(Dataset items)
§

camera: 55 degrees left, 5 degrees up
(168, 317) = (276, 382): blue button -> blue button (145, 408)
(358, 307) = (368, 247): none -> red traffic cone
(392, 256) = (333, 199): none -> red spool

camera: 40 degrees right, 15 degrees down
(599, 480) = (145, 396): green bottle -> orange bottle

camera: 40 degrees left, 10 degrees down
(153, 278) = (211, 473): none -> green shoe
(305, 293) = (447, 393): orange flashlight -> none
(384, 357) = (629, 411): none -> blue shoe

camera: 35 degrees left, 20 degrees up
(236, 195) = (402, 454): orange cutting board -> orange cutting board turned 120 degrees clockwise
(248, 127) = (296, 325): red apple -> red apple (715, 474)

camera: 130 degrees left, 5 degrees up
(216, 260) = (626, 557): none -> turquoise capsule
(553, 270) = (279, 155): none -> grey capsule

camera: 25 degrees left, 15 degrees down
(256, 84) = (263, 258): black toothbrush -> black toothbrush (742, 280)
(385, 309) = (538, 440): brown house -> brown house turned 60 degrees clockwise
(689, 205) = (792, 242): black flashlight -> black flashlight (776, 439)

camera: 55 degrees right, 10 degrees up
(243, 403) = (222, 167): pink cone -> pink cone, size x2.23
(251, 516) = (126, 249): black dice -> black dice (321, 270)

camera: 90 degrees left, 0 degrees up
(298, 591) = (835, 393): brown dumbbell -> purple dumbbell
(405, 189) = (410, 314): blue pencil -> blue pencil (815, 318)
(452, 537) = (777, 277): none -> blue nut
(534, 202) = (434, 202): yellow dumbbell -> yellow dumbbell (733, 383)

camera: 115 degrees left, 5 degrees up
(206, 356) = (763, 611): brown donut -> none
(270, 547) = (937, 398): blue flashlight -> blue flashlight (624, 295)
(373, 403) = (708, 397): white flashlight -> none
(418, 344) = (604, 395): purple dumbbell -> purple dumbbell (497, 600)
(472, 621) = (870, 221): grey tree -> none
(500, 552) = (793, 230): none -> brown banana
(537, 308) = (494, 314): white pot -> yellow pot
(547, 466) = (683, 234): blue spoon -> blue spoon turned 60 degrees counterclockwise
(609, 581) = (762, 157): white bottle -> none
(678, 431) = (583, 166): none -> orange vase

§

**Activity:** Only lines that contain "down" are needed, so copy each of them from the data.

**Exercise solution:**
camera: 40 degrees right, 15 degrees down
camera: 40 degrees left, 10 degrees down
camera: 25 degrees left, 15 degrees down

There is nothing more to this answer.